**Exercise details**
Your task is to return all of the entries below exactly, leaving out each picture.

**Data for review**
----------------
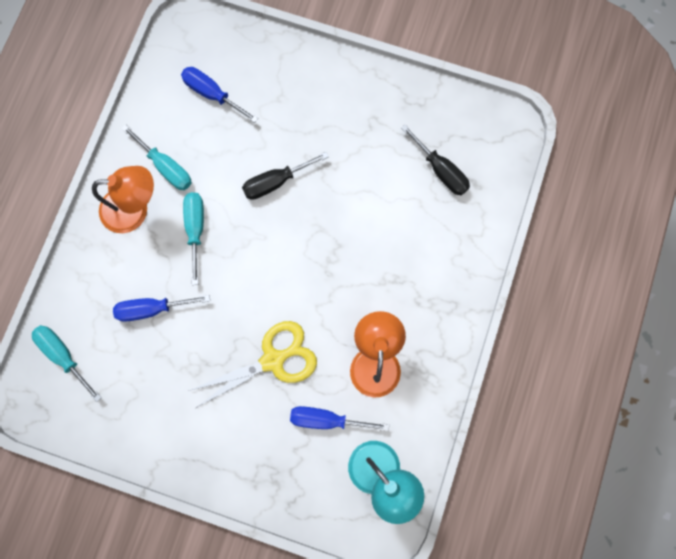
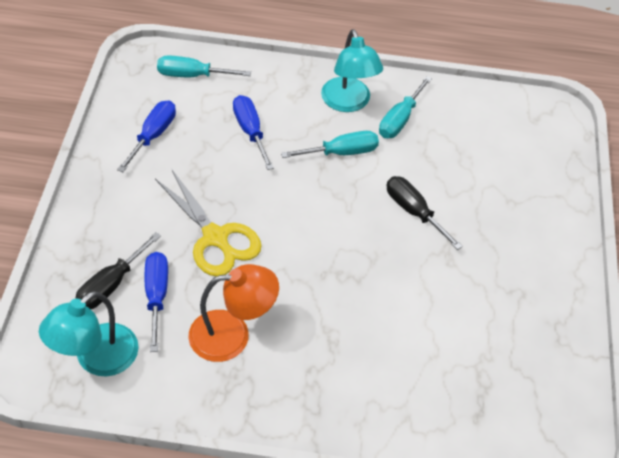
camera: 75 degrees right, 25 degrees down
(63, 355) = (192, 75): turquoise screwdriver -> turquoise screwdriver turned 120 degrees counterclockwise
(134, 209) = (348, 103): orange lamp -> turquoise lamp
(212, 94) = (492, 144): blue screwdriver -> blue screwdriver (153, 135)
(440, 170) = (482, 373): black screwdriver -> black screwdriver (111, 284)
----------------
**Completed task**
camera: 75 degrees right, 25 degrees down
(63, 355) = (192, 75): turquoise screwdriver -> turquoise screwdriver turned 120 degrees counterclockwise
(134, 209) = (348, 103): orange lamp -> turquoise lamp
(212, 94) = (492, 144): blue screwdriver -> blue screwdriver (153, 135)
(440, 170) = (482, 373): black screwdriver -> black screwdriver (111, 284)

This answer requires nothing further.